- Exercise objective -
Among the entries, which lines carry the string "none"? Copy every one.

______________________________

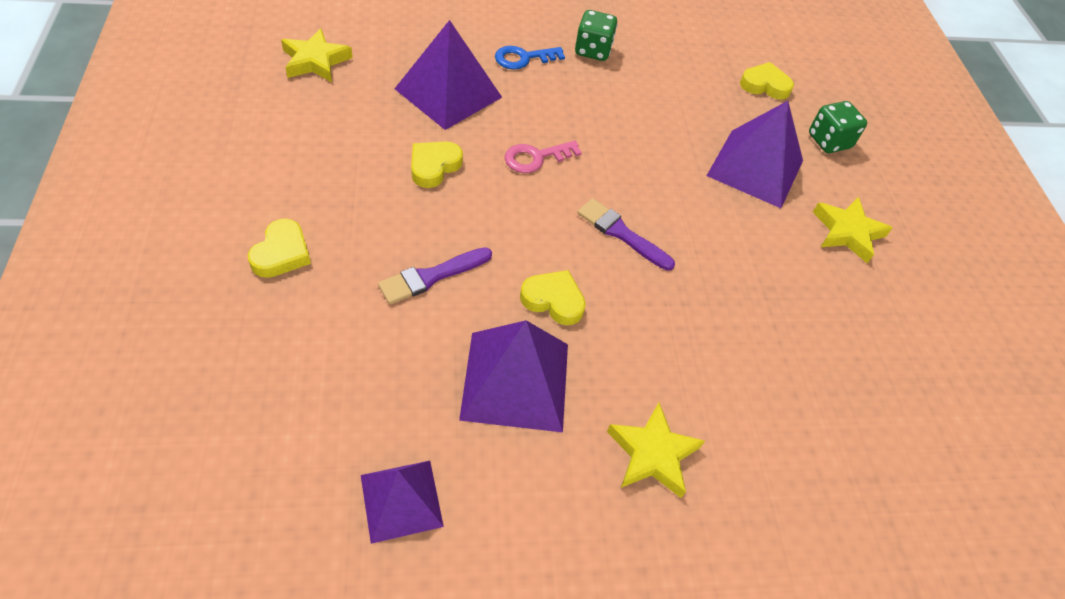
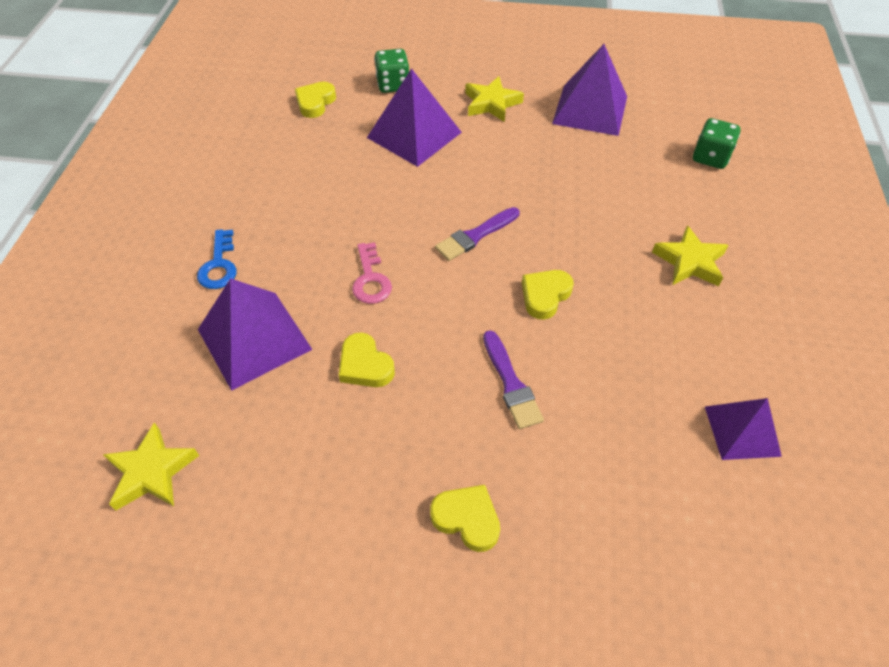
camera: 70 degrees left, 0 degrees up
(516, 380) = (626, 335): purple pyramid -> purple pyramid (590, 109)
(593, 50) = (226, 207): green dice -> green dice (710, 157)

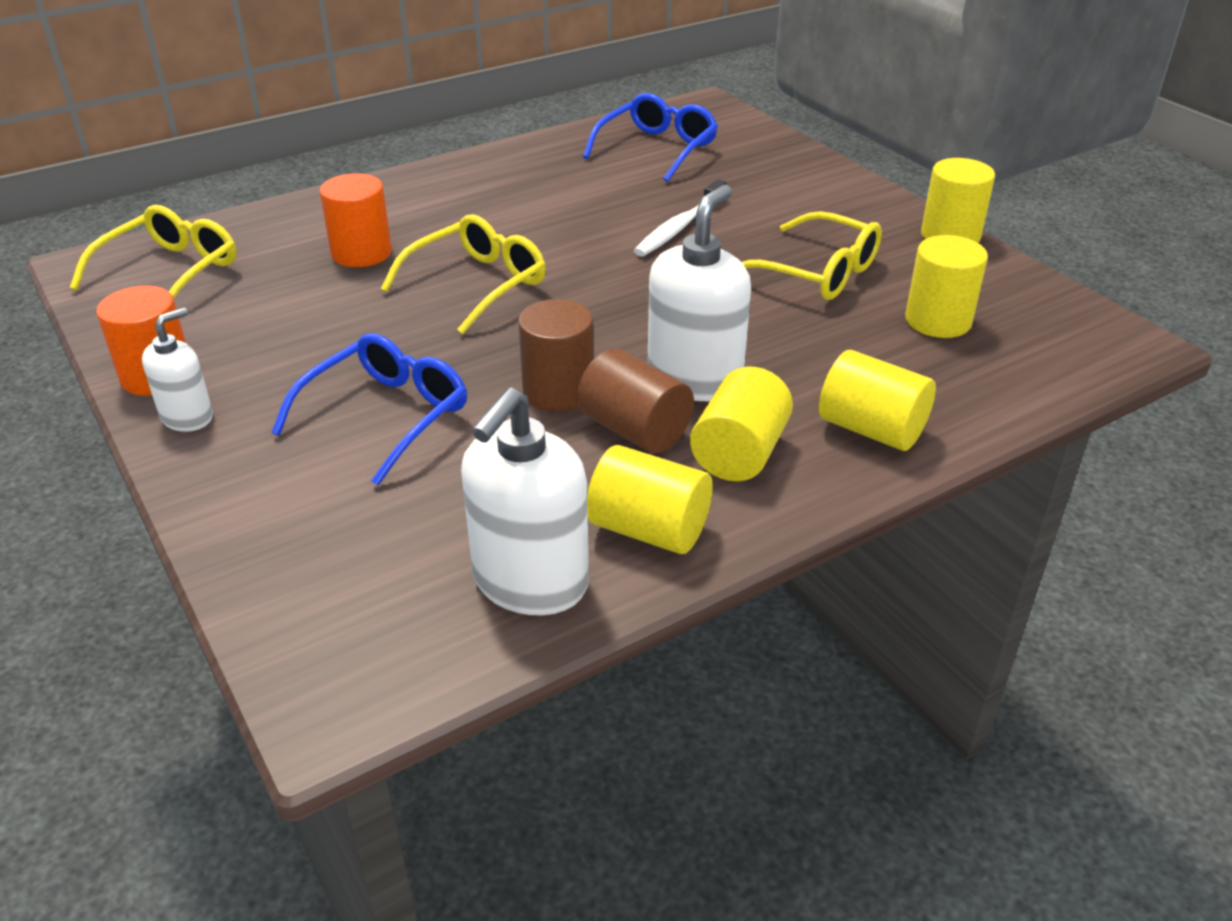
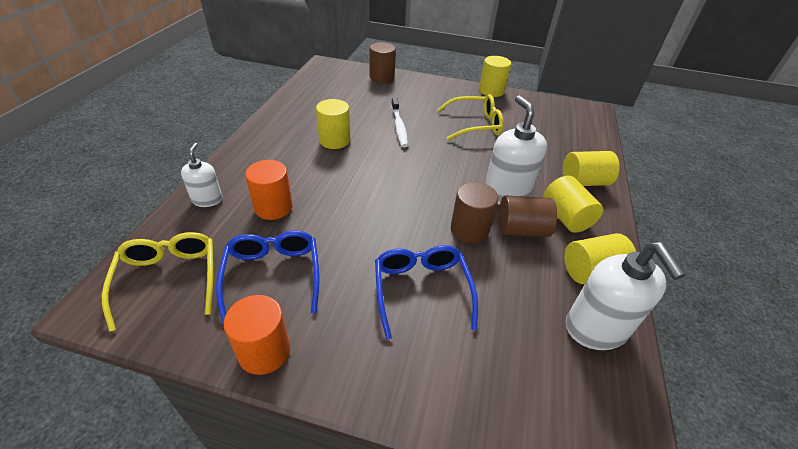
camera: 45 degrees left, 5 degrees up
(187, 417) = (323, 364): white soap dispenser -> white soap dispenser (207, 199)
(478, 284) = (357, 195): yellow glasses -> none
(658, 148) = (335, 92): blue glasses -> blue glasses (273, 274)
(772, 150) = (382, 77): none -> brown cylinder
(938, 321) = (537, 127): yellow cylinder -> yellow cylinder (334, 140)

______________________________

- Task answer -
(478, 284) = (357, 195): yellow glasses -> none
(772, 150) = (382, 77): none -> brown cylinder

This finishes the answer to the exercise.